### Problem to solve
Quote the entries below from the line with "red brick H5:I7" through the line with "red brick I8 level 1 -> red brick B8 level 1", both ends included, and only those lines.
(Beginning of Data for the task)
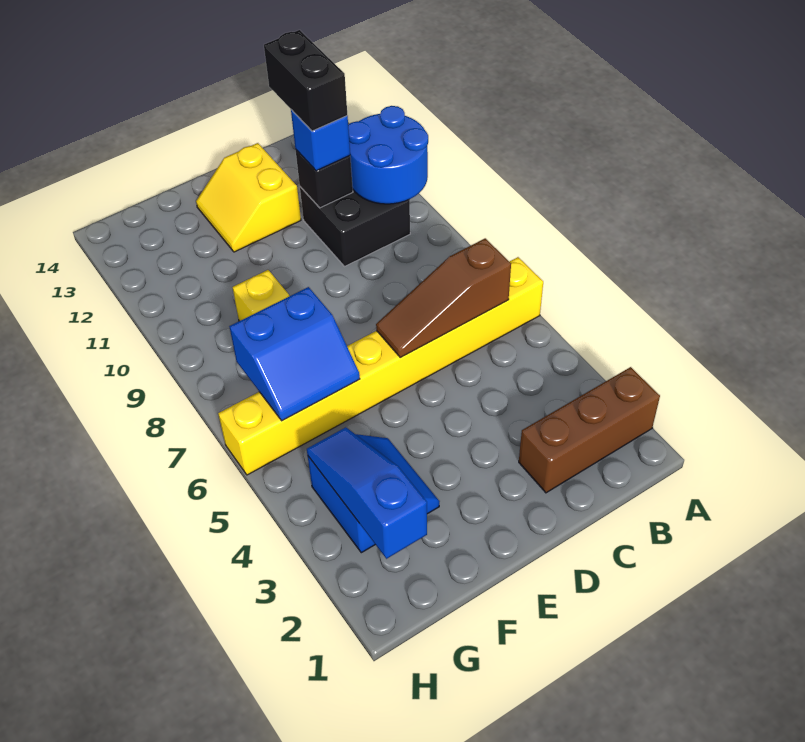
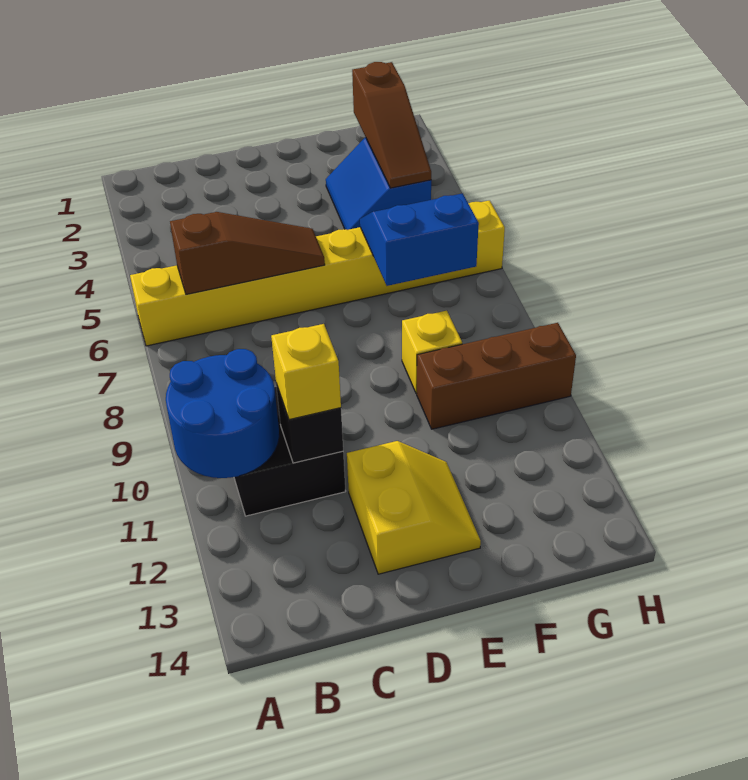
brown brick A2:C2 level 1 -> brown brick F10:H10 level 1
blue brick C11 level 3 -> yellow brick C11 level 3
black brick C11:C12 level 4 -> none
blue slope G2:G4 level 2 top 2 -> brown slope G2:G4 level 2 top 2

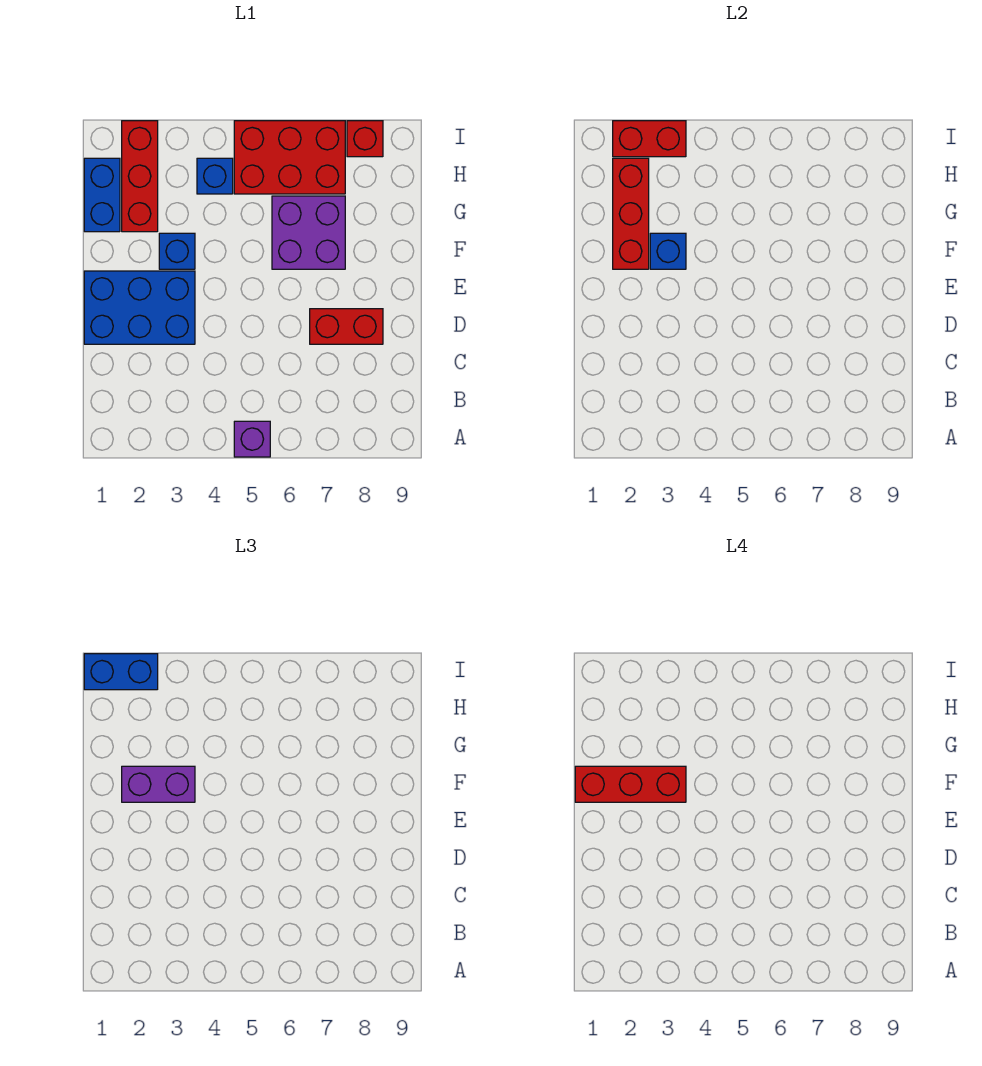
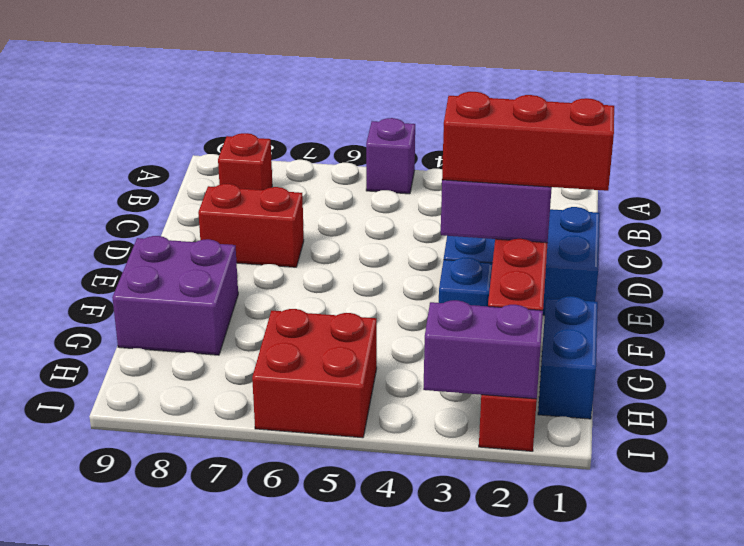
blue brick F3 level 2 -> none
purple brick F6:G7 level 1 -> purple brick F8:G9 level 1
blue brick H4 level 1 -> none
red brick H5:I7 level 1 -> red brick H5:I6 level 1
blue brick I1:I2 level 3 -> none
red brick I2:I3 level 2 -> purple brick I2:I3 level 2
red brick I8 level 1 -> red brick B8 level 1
(End of Data for the task)
(Beginning of Data for the task)
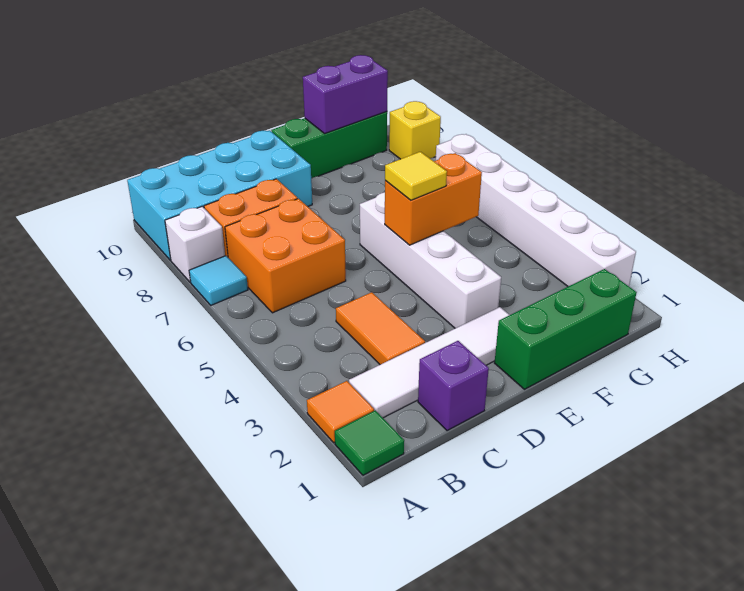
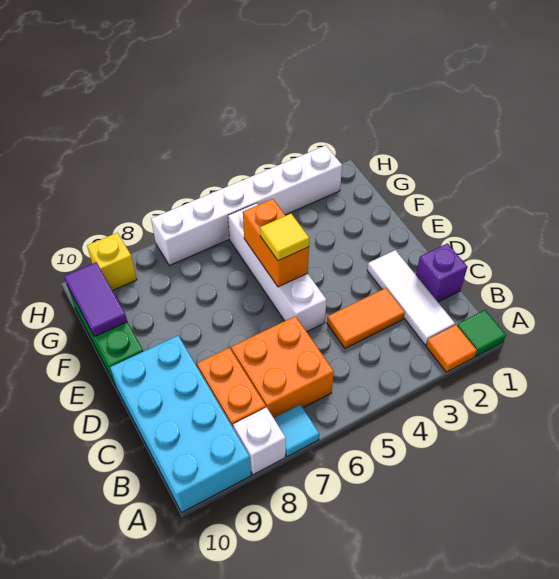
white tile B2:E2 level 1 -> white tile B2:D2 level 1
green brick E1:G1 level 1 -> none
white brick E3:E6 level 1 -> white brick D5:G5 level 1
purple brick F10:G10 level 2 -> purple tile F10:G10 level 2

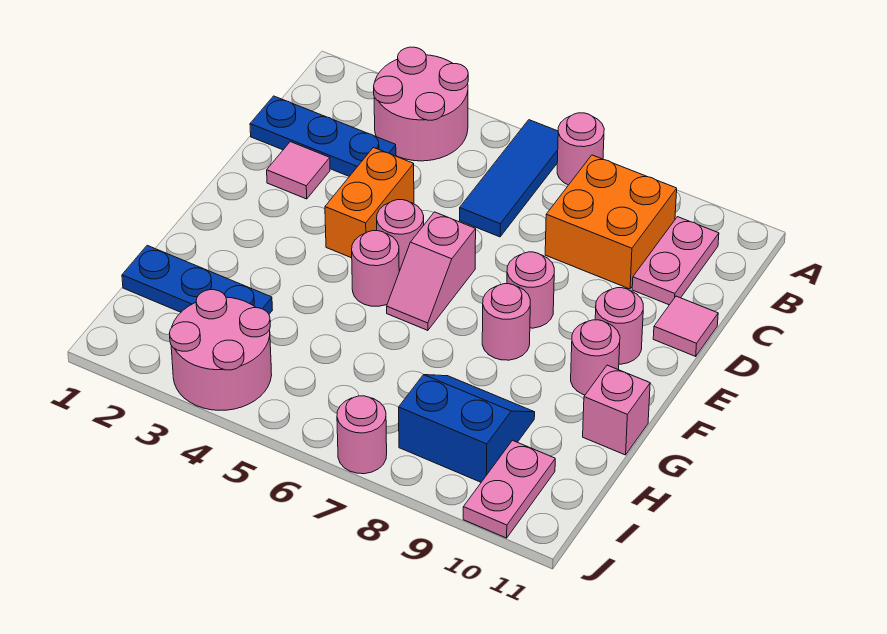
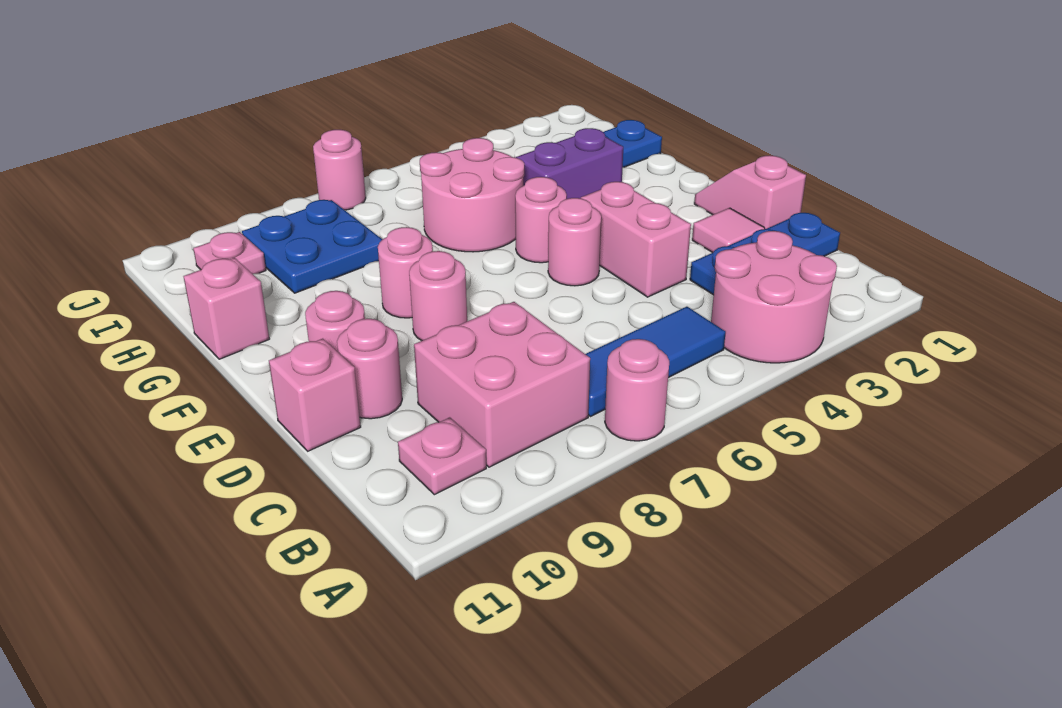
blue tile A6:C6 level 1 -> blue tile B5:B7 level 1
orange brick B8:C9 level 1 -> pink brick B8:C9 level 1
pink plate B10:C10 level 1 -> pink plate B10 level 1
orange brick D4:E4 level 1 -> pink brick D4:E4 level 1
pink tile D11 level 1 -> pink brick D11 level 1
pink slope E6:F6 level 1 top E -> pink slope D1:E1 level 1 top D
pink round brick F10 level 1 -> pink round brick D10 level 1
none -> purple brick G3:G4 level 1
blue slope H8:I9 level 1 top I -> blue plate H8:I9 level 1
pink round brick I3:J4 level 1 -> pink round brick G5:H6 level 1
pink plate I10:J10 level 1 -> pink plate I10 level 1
(End of Data for the task)
### Answer to this task
red brick H5:I7 level 1 -> red brick H5:I6 level 1
blue brick I1:I2 level 3 -> none
red brick I2:I3 level 2 -> purple brick I2:I3 level 2
red brick I8 level 1 -> red brick B8 level 1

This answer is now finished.